[Dataset excerpts]
++++++++++
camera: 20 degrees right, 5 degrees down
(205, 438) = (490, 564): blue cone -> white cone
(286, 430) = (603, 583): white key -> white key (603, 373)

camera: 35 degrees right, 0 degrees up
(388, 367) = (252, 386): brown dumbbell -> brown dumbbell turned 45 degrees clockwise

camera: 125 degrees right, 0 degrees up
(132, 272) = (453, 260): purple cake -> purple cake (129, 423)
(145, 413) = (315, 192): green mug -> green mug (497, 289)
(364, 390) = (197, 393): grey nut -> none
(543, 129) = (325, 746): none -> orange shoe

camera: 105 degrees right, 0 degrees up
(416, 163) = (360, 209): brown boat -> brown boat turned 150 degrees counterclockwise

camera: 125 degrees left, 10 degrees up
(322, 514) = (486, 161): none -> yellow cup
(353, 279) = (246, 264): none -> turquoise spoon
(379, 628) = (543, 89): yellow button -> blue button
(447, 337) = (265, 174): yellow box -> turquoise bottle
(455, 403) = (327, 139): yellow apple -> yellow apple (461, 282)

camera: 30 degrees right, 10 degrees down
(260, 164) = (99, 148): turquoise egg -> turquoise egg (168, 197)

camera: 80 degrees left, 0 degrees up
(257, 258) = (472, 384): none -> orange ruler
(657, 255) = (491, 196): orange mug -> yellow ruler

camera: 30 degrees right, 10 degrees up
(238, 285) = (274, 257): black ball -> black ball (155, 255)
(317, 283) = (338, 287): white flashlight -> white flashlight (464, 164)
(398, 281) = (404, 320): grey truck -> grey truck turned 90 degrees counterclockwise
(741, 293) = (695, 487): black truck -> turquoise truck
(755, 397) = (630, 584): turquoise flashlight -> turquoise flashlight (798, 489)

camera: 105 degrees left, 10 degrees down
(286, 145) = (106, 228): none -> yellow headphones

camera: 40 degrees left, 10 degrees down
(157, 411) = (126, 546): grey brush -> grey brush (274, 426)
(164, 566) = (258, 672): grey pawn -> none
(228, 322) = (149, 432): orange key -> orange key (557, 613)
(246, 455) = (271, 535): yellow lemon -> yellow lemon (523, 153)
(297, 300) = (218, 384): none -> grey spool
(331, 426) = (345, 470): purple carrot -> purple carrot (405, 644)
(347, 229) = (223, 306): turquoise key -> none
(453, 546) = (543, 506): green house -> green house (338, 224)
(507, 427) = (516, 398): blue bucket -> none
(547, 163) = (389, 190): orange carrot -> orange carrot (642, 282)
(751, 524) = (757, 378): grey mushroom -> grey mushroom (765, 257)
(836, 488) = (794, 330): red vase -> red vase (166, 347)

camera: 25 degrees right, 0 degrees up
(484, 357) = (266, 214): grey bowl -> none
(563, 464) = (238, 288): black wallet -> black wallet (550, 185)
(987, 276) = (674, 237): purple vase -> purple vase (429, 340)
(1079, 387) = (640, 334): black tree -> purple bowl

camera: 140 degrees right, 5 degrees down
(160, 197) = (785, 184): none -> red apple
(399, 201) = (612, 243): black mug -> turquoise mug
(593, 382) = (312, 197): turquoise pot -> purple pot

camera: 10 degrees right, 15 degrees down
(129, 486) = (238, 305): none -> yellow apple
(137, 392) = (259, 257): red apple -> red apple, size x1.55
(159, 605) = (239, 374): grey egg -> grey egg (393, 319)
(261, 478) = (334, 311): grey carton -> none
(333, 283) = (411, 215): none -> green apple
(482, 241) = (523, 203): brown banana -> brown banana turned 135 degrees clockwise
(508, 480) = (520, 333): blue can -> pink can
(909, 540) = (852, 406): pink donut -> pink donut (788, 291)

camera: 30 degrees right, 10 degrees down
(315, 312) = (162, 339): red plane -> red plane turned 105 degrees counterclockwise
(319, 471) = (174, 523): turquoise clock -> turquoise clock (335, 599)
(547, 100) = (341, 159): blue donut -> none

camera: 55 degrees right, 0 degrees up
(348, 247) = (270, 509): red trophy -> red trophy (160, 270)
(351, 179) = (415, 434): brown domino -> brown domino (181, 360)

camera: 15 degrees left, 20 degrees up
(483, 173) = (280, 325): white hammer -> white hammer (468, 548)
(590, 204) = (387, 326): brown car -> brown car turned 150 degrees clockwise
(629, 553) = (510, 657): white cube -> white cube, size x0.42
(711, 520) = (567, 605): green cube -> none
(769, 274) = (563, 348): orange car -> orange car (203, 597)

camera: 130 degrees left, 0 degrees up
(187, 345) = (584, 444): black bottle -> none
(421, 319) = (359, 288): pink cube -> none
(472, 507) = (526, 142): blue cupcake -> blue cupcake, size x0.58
++++++++++
Reproduce the records above exactly, from the first line through the line containing "camera: 125 degrees right, 0 degrees up", and output nothing else.

» **WRITTEN REPLY**
camera: 20 degrees right, 5 degrees down
(205, 438) = (490, 564): blue cone -> white cone
(286, 430) = (603, 583): white key -> white key (603, 373)

camera: 35 degrees right, 0 degrees up
(388, 367) = (252, 386): brown dumbbell -> brown dumbbell turned 45 degrees clockwise

camera: 125 degrees right, 0 degrees up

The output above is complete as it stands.